(Object correspondence data)
---*---

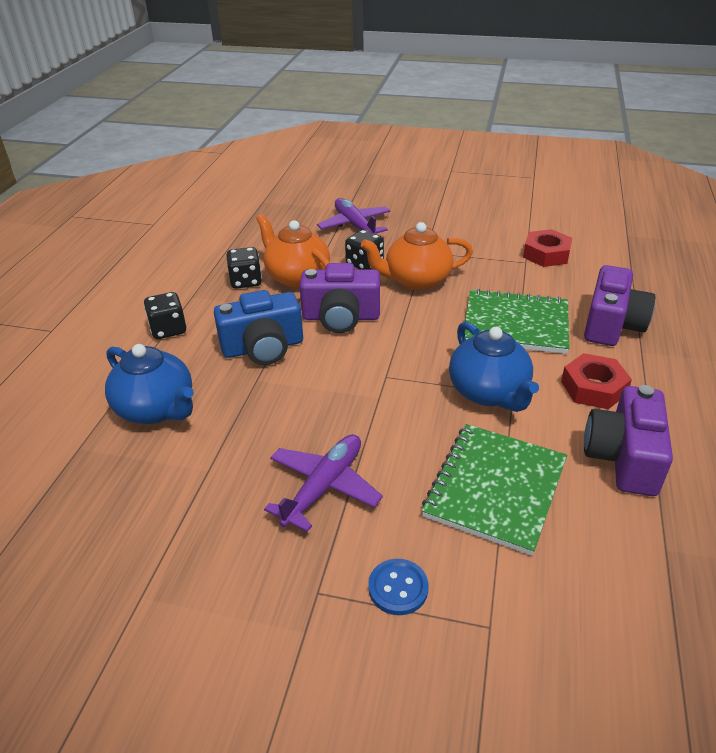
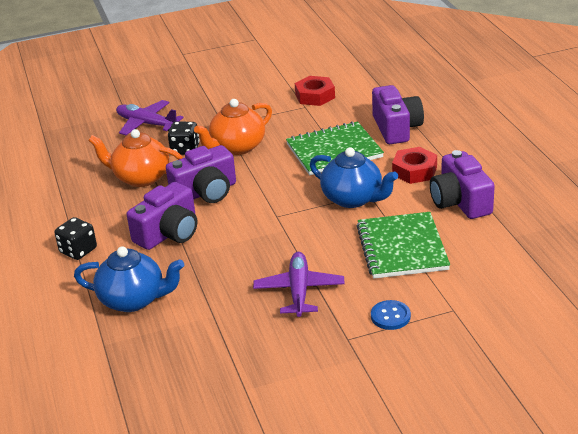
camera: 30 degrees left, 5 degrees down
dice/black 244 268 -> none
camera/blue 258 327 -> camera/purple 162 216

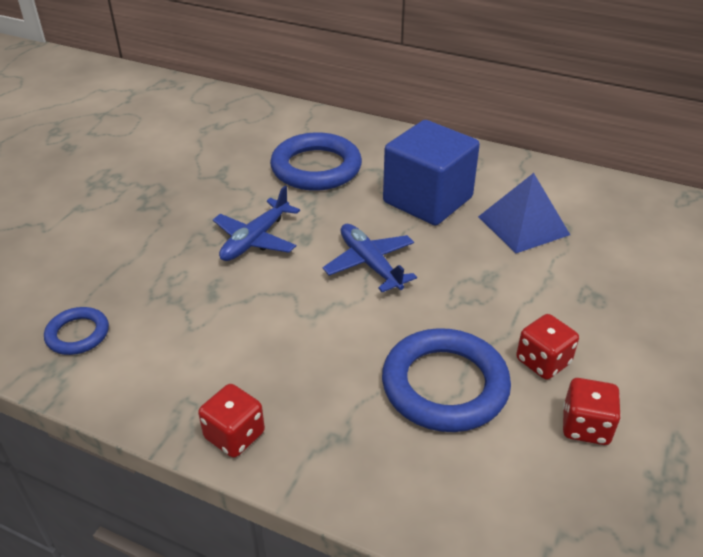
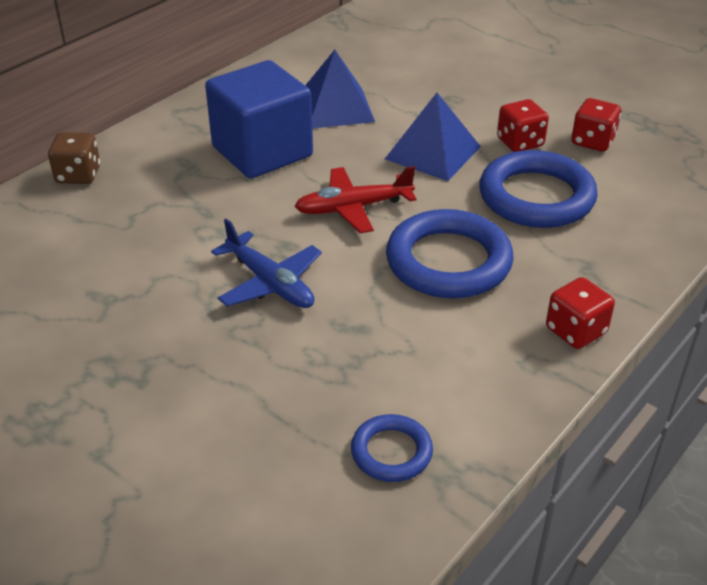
camera: 75 degrees left, 0 degrees up
none -> dice/brown 74 158
none -> pyramid/blue 433 137
ring/blue 316 161 -> ring/blue 450 253, move
plane/blue 370 258 -> plane/red 355 199

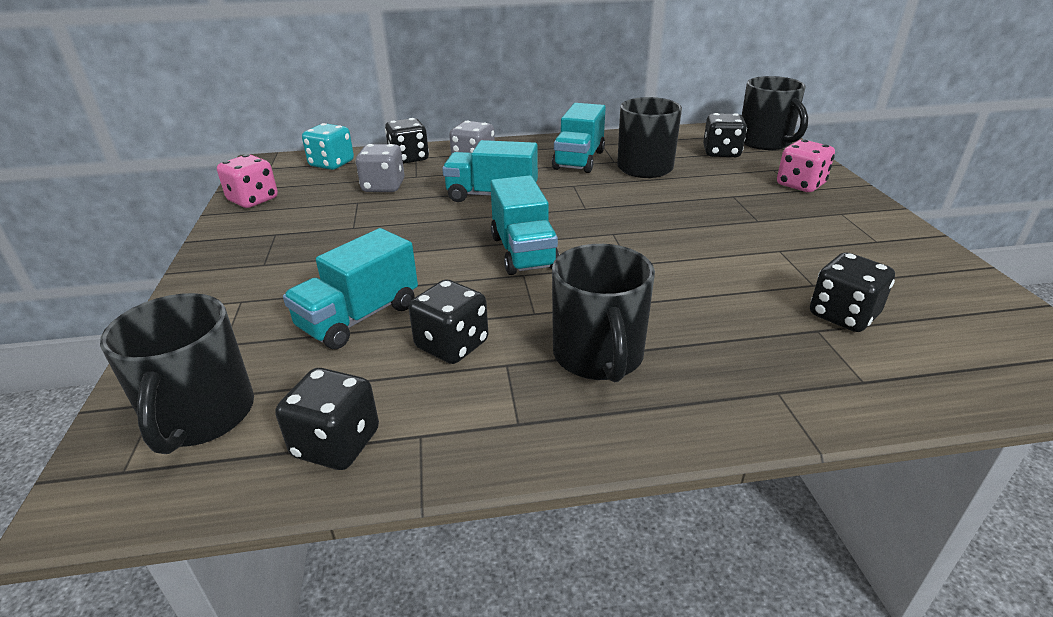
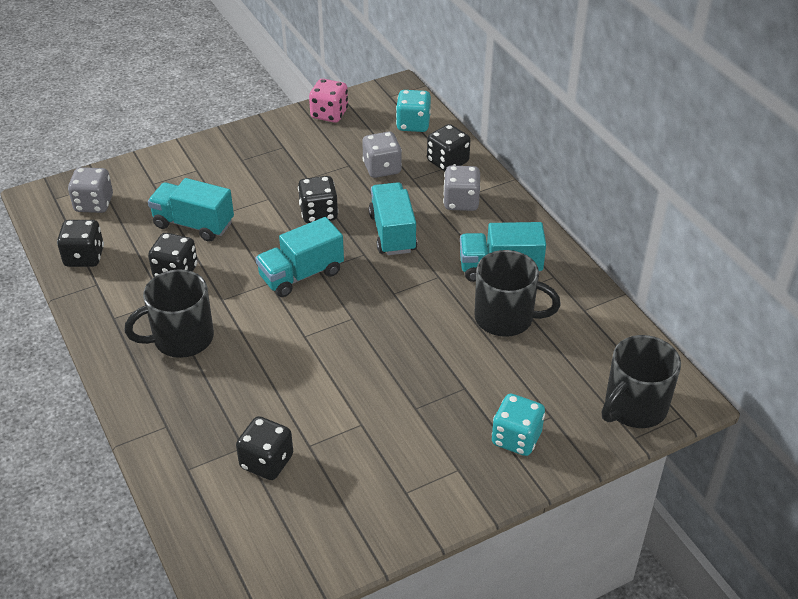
camera: 70 degrees right, 10 degrees up
dice/black 725 135 -> dice/black 318 199, move
mug/black 177 373 -> dice/grey 90 190
dice/pink 806 165 -> dice/turquoise 518 425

---*---

Exercise details
All lines with the word "dice" are needed; pull them from the entries and copy each.

Answer to this problem
dice/black 244 268 -> none
none -> dice/brown 74 158
dice/black 725 135 -> dice/black 318 199, move
mug/black 177 373 -> dice/grey 90 190
dice/pink 806 165 -> dice/turquoise 518 425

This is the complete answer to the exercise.